TASK PROMPT
Write out the records that appear below, verbatim and complete, but without pictures.

○ ○ ○ ○ ○

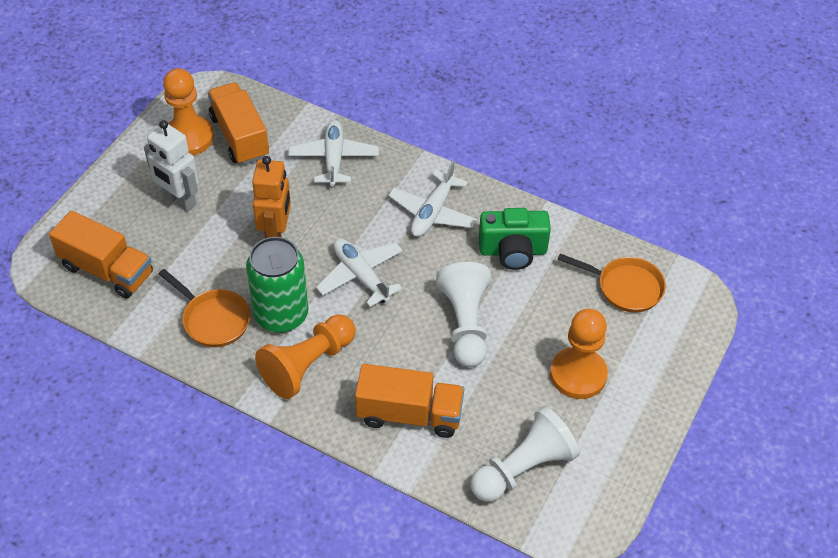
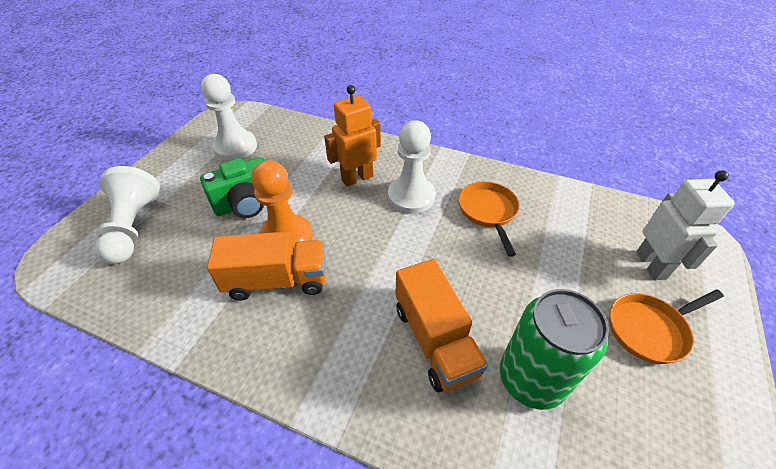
orange pawn: 3 -> 1
orange truck: 3 -> 2
white pawn: 2 -> 3
white plane: 3 -> 0

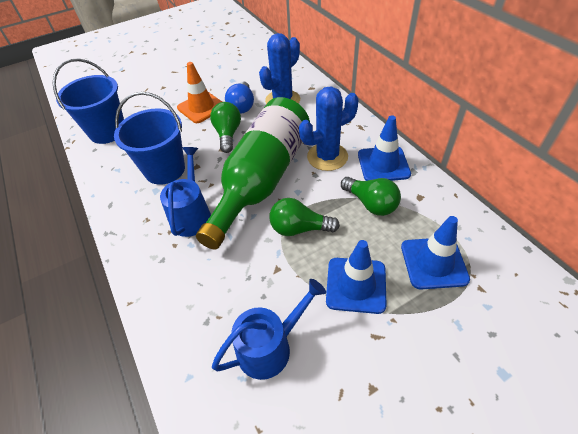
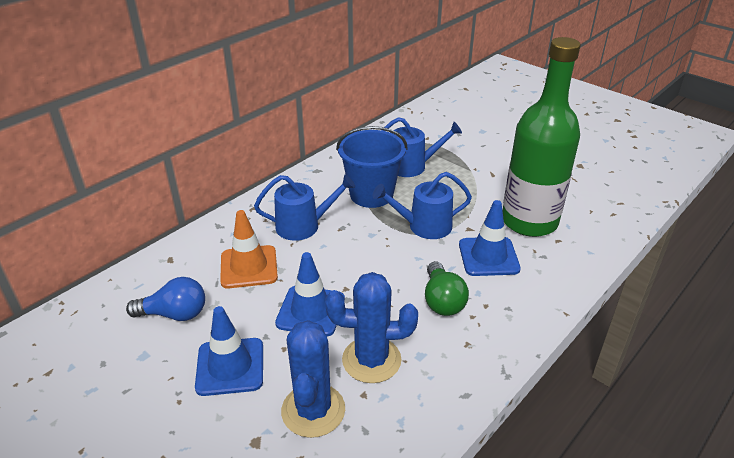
blue bucket: 2 -> 1
blue watering can: 2 -> 3
green light bulb: 3 -> 1

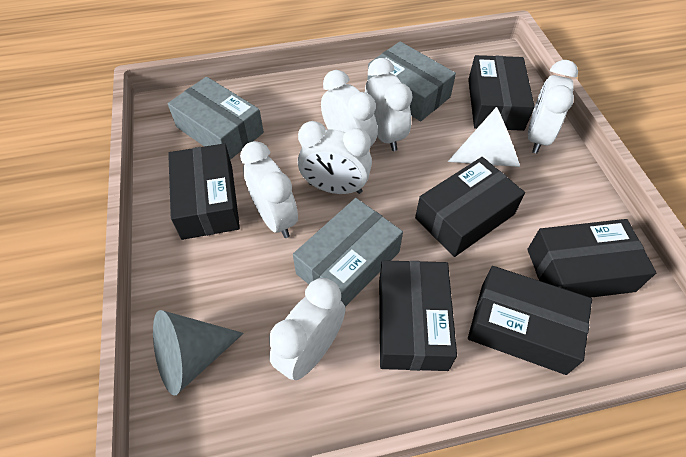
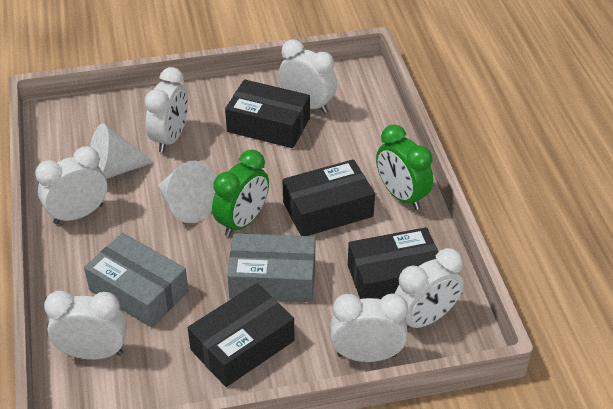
black box: 6 -> 4
green clock: 0 -> 2
grey box: 3 -> 2
grey cone: 1 -> 0
white cone: 1 -> 2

○ ○ ○ ○ ○

OUTPUT OF THE TASK
orange pawn: 3 -> 1
orange truck: 3 -> 2
white pawn: 2 -> 3
white plane: 3 -> 0

blue bucket: 2 -> 1
blue watering can: 2 -> 3
green light bulb: 3 -> 1

black box: 6 -> 4
green clock: 0 -> 2
grey box: 3 -> 2
grey cone: 1 -> 0
white cone: 1 -> 2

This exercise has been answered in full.